PROBLEM:
Print exactly the lines below between the line holding "brown eraser: [262,137,367,203]" and the line holding "grey egg: [253,358,373,457]", inclusive, and nothing more.

RECORDS SUPPLIED:
* * * * * * *

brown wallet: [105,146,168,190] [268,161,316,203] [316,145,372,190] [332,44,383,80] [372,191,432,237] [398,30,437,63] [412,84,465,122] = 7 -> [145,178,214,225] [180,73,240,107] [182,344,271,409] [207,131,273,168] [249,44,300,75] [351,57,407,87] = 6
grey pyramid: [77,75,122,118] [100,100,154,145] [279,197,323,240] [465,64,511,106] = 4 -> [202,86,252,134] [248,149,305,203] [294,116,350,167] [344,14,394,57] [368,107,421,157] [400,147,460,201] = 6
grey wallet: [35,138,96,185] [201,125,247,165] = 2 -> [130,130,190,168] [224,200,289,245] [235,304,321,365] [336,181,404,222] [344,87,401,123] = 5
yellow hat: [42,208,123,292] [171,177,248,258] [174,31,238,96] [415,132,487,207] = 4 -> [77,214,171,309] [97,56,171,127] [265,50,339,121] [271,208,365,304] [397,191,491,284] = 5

* * * * * * *

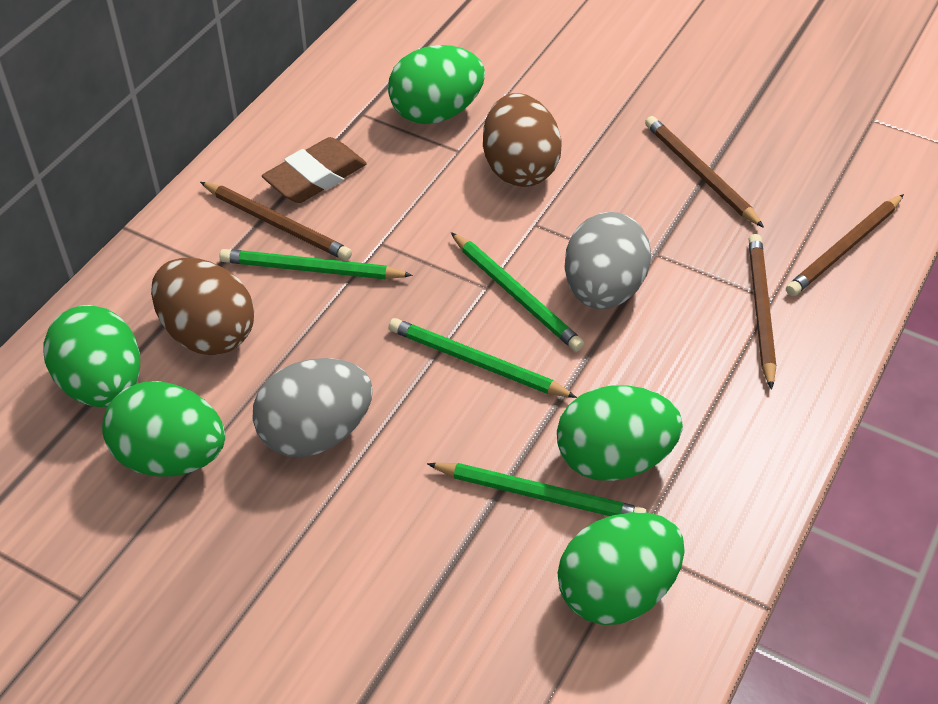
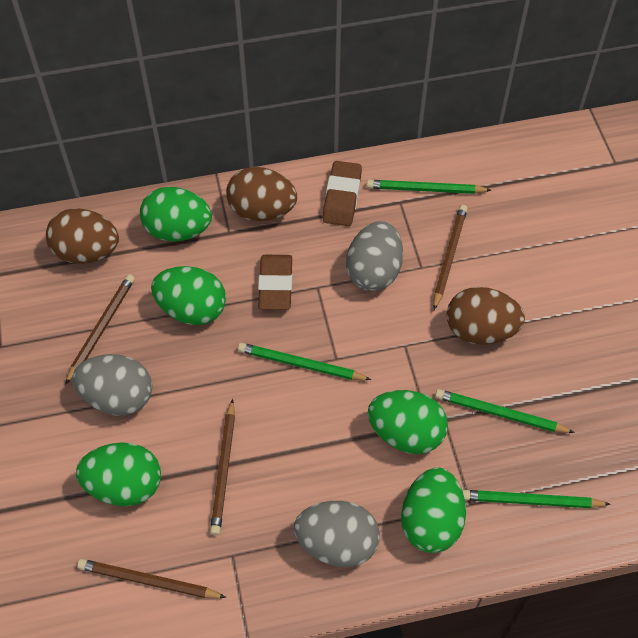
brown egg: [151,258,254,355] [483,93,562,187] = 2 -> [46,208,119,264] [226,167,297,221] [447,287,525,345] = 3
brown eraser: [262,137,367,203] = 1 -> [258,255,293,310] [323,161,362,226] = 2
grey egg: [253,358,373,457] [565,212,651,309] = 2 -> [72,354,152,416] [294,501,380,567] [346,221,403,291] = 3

* * * * * * *

RESPONSE TO THE EXERCISE:
brown eraser: [262,137,367,203] = 1 -> [258,255,293,310] [323,161,362,226] = 2
grey egg: [253,358,373,457] [565,212,651,309] = 2 -> [72,354,152,416] [294,501,380,567] [346,221,403,291] = 3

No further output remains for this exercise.